[GIVEN MATERIAL Boundary: Start]

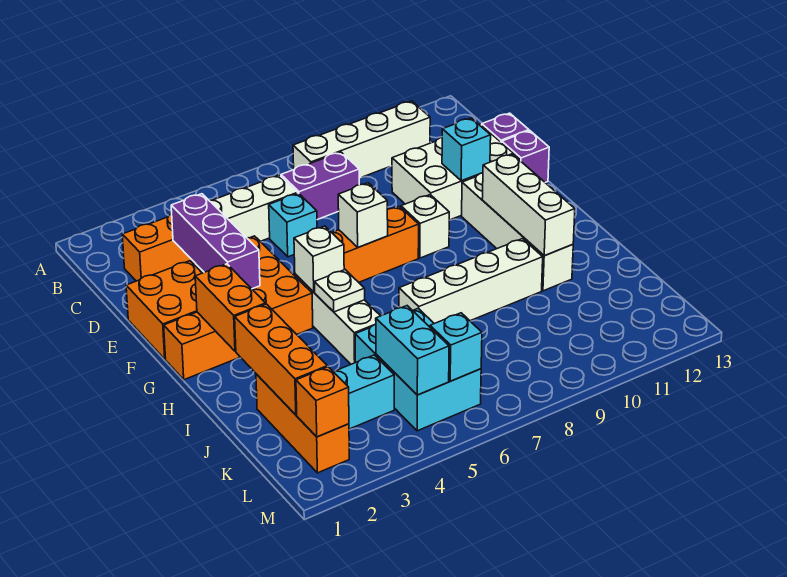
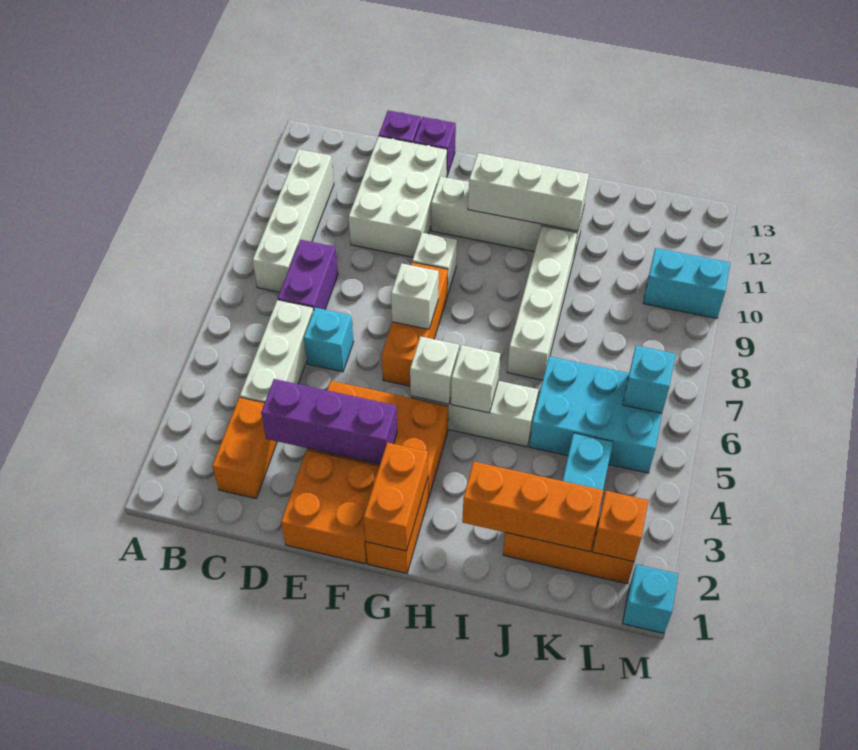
cyan brick E11 level 2 -> cyan brick M1 level 1
orange brick G2:H2 level 2 -> orange brick G1:G2 level 2
white plate H5 level 2 -> white brick H5 level 2
cyan brick K5:L5 level 2 -> cyan brick L10:M10 level 1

[GIVEN MATERIAL Boundary: End]

PROBLEM REQUIREMENTS: Please provide a faithful transcription of all the data, pictures excluded.

OUTPUT FOR THIS TASK:
cyan brick E11 level 2 -> cyan brick M1 level 1
orange brick G2:H2 level 2 -> orange brick G1:G2 level 2
white plate H5 level 2 -> white brick H5 level 2
cyan brick K5:L5 level 2 -> cyan brick L10:M10 level 1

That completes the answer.